--- SUPPLIED DATA Enclosed Below ---
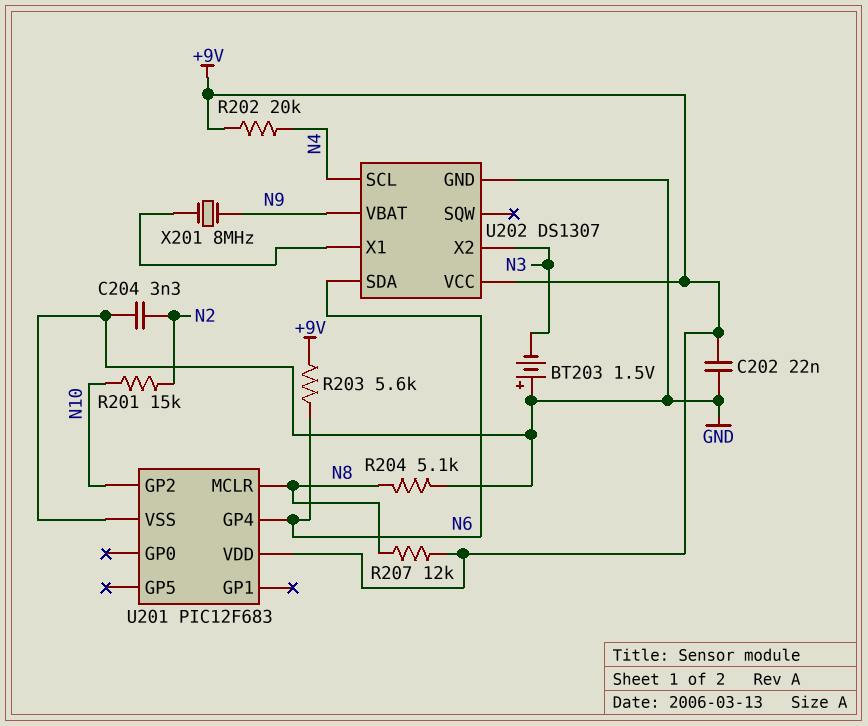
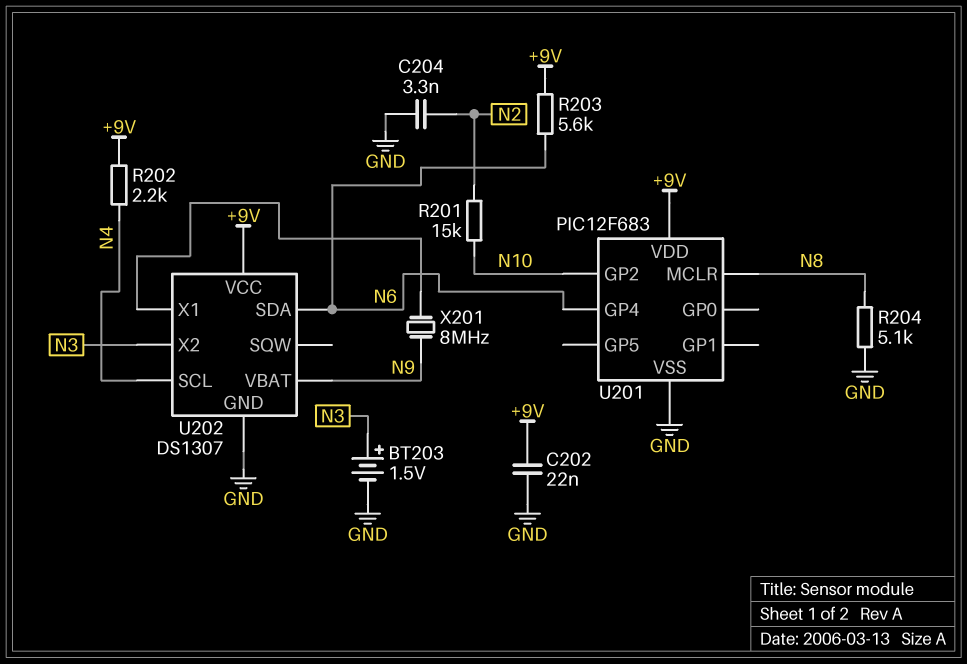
BT203: 1.5V (plus GND, minus N3) -> 1.5V (plus N3, minus GND)
R202: 20k (+9V, N4) -> 2.2k (+9V, N4)
R207: 12k (+9V, N8) -> none

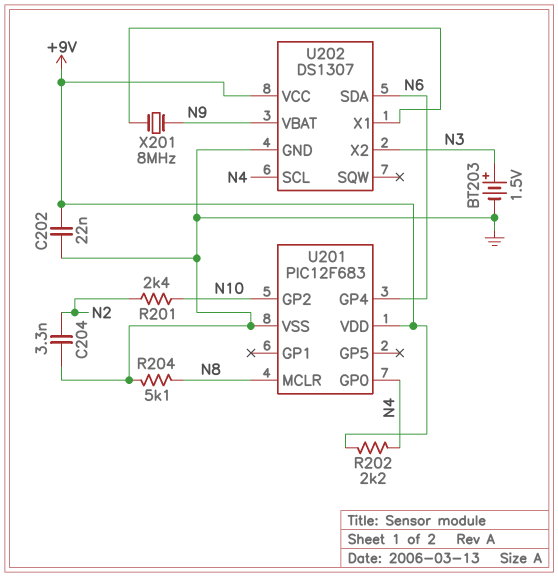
R201: 15k (N2, N10) -> 2.4k (N2, N10)
R203: 5.6k (+9V, N6) -> none
U201 pin GP0: none -> N4

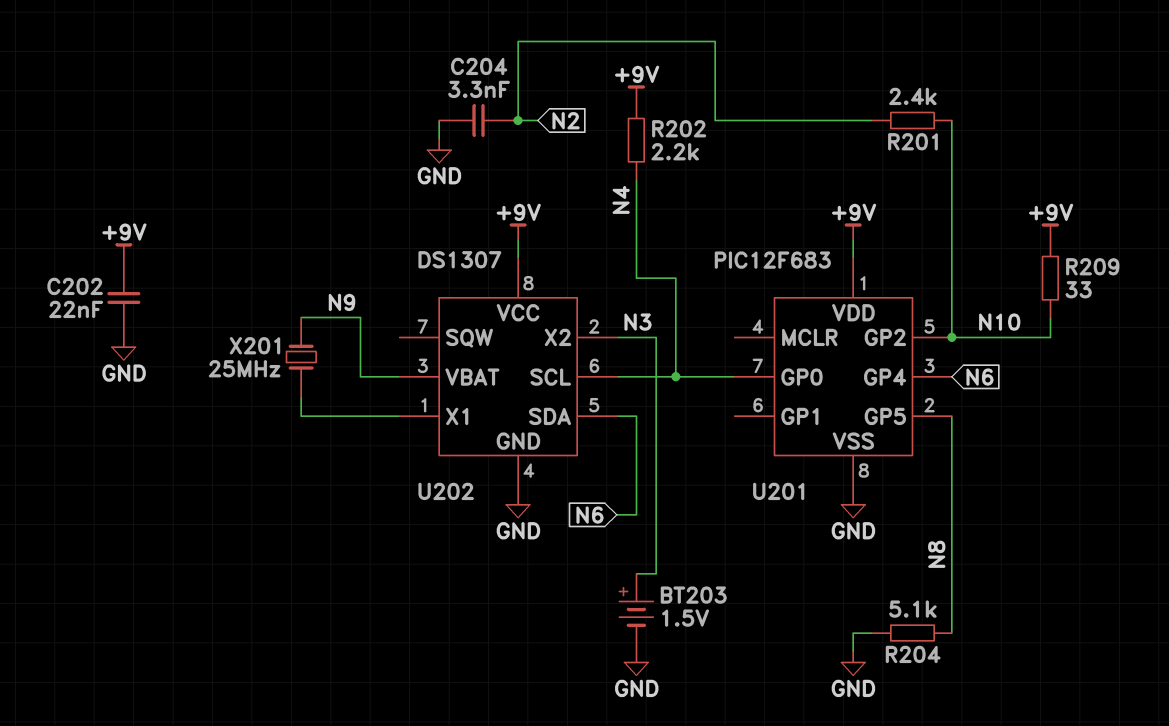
R209: none -> 33 (+9V, N10)
U201 pin GP5: none -> N8
U201 pin MCLR: N8 -> none
X201: 8MHz (N9, U202/X1) -> 25MHz (N9, U202/X1)

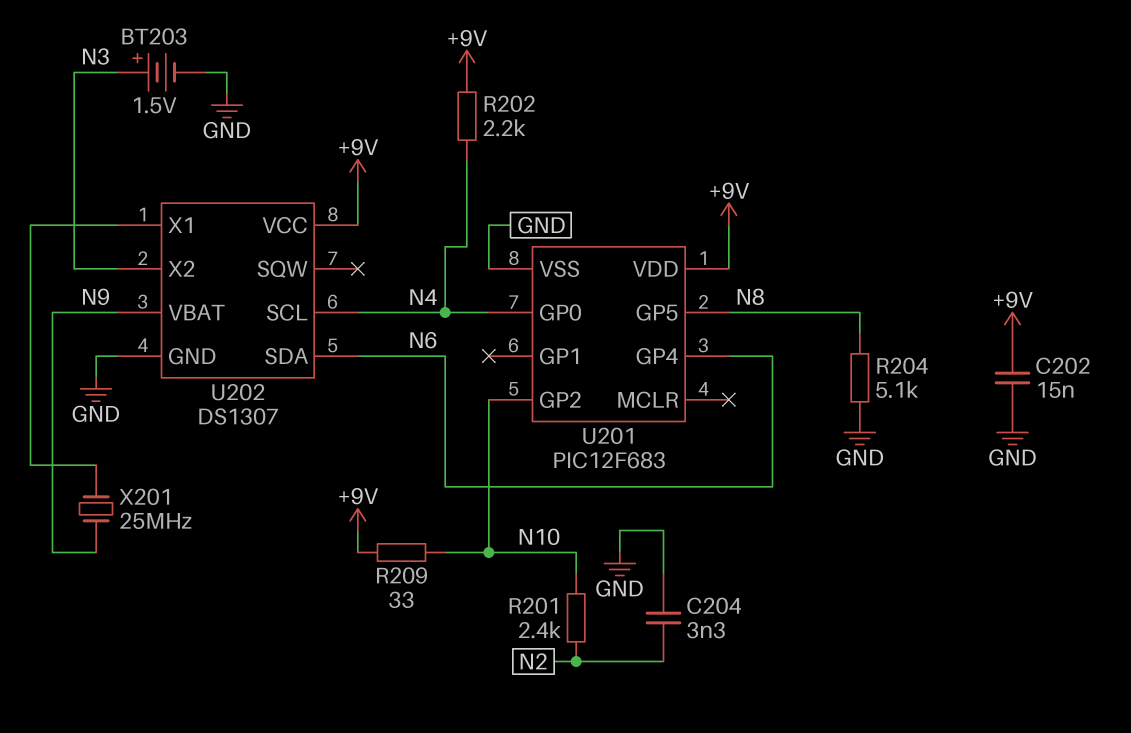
C202: 22nF (+9V, GND) -> 15nF (+9V, GND)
--- End of Enclosed SUPPLIED DATA ---
*WORK TO COMPLETE*
A word-for-word copy is required of the lines above from the line with "U201 pin MCLR: N8 -> none" through the last line of the data; no other lines and no pictures belong in it.

*THE ANSWER*
U201 pin MCLR: N8 -> none
X201: 8MHz (N9, U202/X1) -> 25MHz (N9, U202/X1)

C202: 22nF (+9V, GND) -> 15nF (+9V, GND)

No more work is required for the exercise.